Work required:
When you reach the line with "(647, 498) = (609, 398): none -> purple key" in the listing below, transcribe it and each line after it up to and including the line with "(725, 555) = (682, 458): white", exactly and with nothing else.
Provided entries Start Marker
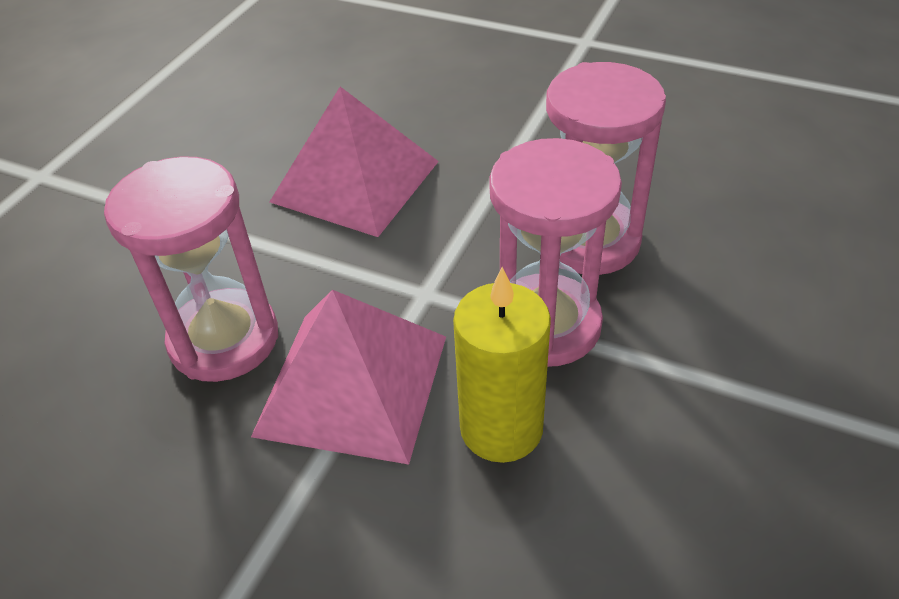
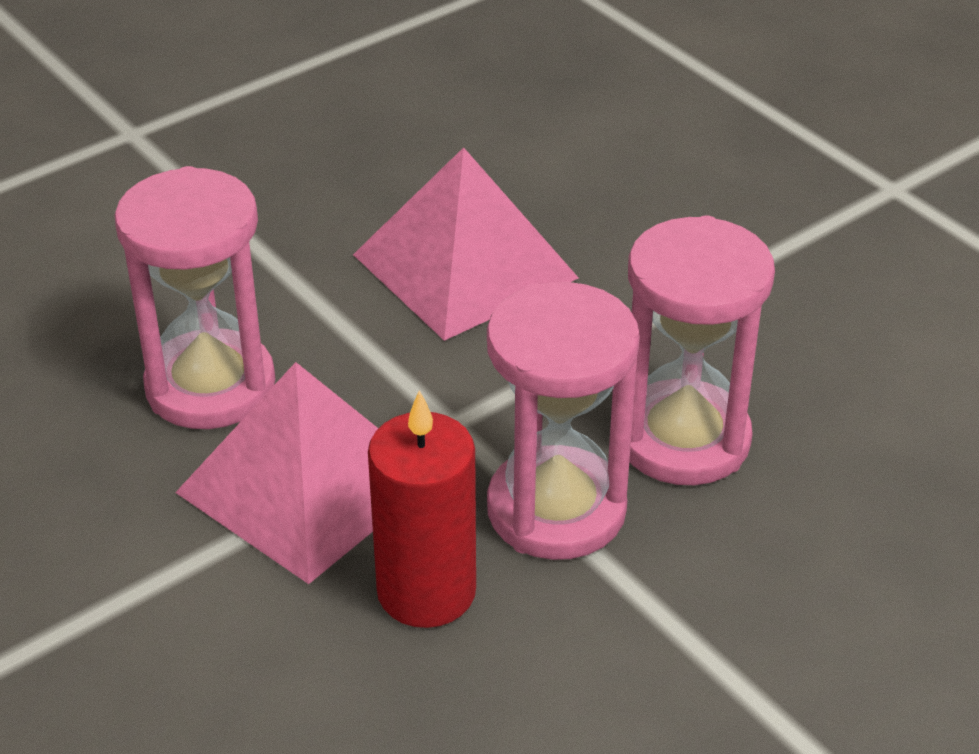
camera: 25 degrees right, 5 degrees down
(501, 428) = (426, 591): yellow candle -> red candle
Provided entries End Marker
Provided entries Start Marker
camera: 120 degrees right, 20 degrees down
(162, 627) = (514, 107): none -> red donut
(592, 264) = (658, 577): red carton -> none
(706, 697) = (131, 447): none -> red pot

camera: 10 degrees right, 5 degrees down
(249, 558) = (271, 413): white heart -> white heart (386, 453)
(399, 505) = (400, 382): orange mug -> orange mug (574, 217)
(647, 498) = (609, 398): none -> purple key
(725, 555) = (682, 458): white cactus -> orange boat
Provided entries End Marker
Response area:
(647, 498) = (609, 398): none -> purple key
(725, 555) = (682, 458): white cactus -> orange boat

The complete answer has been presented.